DATA PROVIDED -
_ _ _ _
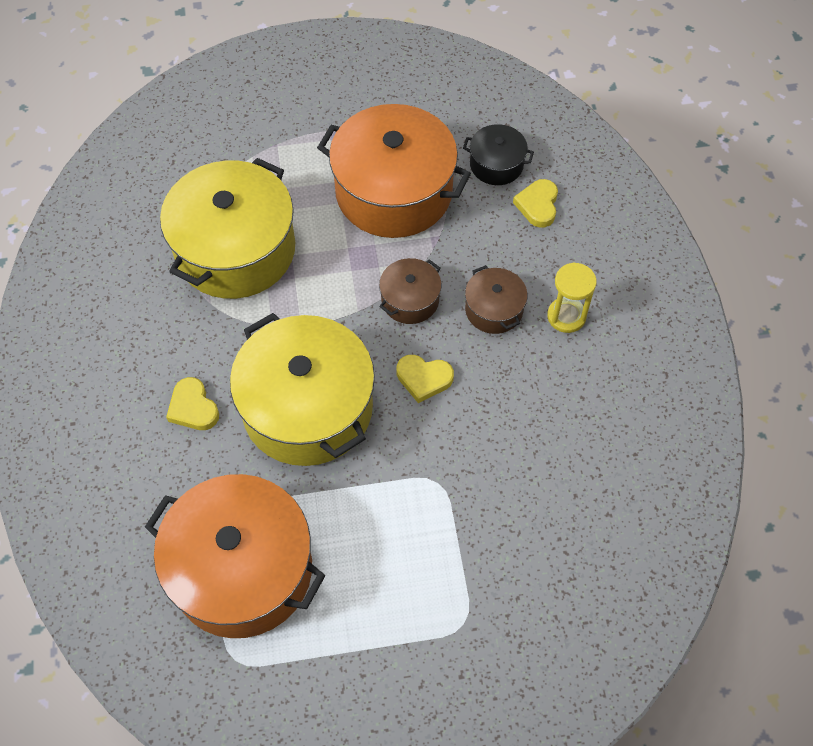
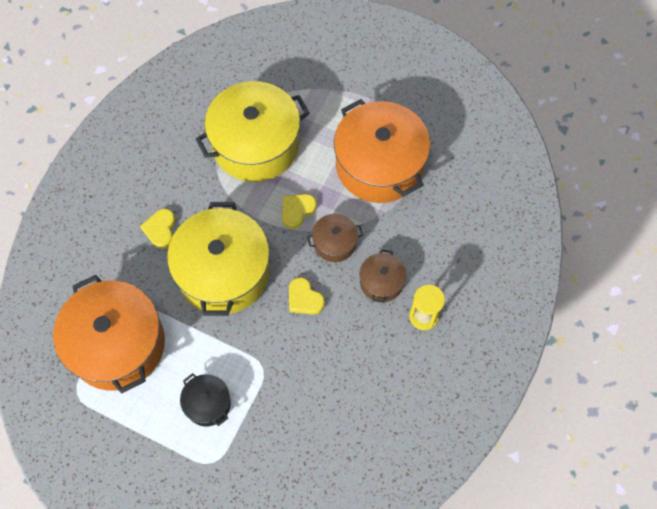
camera: 35 degrees right, 5 degrees up
(496, 164) = (459, 186): black pot -> black pot (207, 403)
(538, 205) = (464, 230): yellow heart -> yellow heart (297, 211)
_ _ _ _
EXERCISE REQUIREMENTS - Once you reach the line that contains "(496, 164) = (459, 186): black", transcribe it and all remaining lines of the listing exactly; skip everything before it.

REPLY -
(496, 164) = (459, 186): black pot -> black pot (207, 403)
(538, 205) = (464, 230): yellow heart -> yellow heart (297, 211)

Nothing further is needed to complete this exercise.